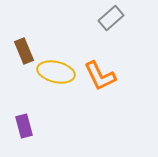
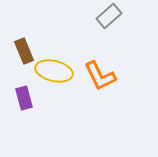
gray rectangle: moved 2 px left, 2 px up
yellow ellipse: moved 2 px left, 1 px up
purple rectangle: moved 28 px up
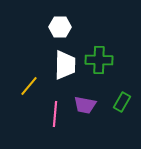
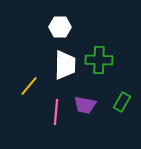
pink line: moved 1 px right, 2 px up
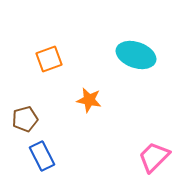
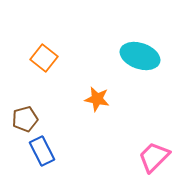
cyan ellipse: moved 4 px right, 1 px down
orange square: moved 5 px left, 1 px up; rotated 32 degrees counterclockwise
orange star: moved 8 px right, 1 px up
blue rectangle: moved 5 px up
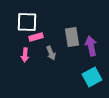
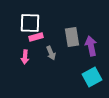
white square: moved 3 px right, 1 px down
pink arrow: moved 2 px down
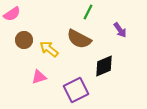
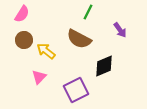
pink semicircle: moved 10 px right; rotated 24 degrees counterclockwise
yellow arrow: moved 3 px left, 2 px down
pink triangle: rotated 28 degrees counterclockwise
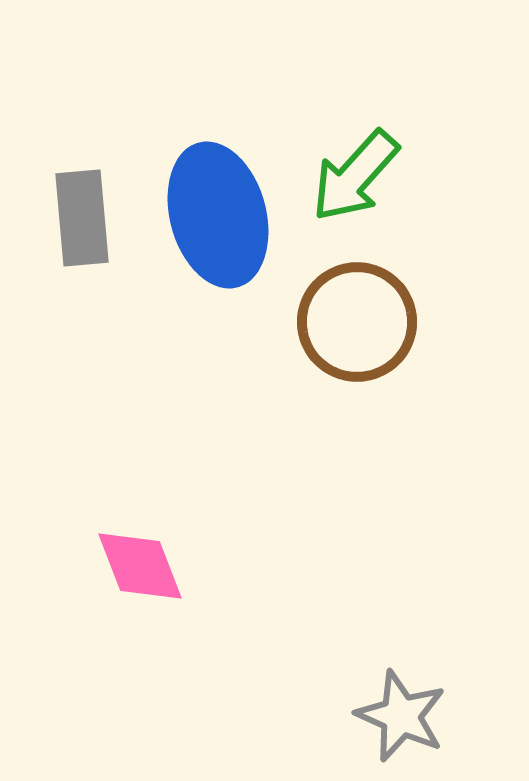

__________

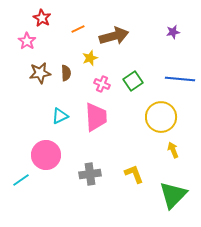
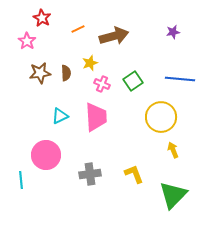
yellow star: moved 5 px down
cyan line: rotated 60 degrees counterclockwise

__________

The reply should hold exactly the lines above, starting at the line with "cyan ellipse: moved 4 px right, 1 px down" and ending at the line with "pink triangle: rotated", and no pictures.

Written response.
cyan ellipse: moved 4 px right, 1 px down
orange square: moved 5 px left, 1 px up; rotated 32 degrees counterclockwise
orange star: moved 8 px right, 1 px up
blue rectangle: moved 5 px up
white square: moved 3 px right, 1 px down
pink arrow: moved 2 px down
pink semicircle: moved 10 px right; rotated 24 degrees counterclockwise
yellow arrow: moved 3 px left, 2 px down
pink triangle: rotated 28 degrees counterclockwise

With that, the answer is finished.